Try it
Print the records exactly. Every mark must remain.

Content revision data
[Start of section]
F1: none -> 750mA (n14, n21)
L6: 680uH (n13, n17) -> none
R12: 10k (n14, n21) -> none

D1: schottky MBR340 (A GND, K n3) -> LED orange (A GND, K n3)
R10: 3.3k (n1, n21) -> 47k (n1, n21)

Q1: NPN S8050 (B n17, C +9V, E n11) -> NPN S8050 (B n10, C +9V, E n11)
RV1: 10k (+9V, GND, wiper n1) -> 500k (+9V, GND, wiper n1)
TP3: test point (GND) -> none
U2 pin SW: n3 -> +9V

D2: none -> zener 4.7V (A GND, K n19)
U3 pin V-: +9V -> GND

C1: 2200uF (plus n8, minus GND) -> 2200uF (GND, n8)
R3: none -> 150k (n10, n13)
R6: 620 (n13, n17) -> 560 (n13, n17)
[End of section]
Completed task
F1: none -> 750mA (n14, n21)
L6: 680uH (n13, n17) -> none
R12: 10k (n14, n21) -> none

D1: schottky MBR340 (A GND, K n3) -> LED orange (A GND, K n3)
R10: 3.3k (n1, n21) -> 47k (n1, n21)

Q1: NPN S8050 (B n17, C +9V, E n11) -> NPN S8050 (B n10, C +9V, E n11)
RV1: 10k (+9V, GND, wiper n1) -> 500k (+9V, GND, wiper n1)
TP3: test point (GND) -> none
U2 pin SW: n3 -> +9V

D2: none -> zener 4.7V (A GND, K n19)
U3 pin V-: +9V -> GND

C1: 2200uF (plus n8, minus GND) -> 2200uF (GND, n8)
R3: none -> 150k (n10, n13)
R6: 620 (n13, n17) -> 560 (n13, n17)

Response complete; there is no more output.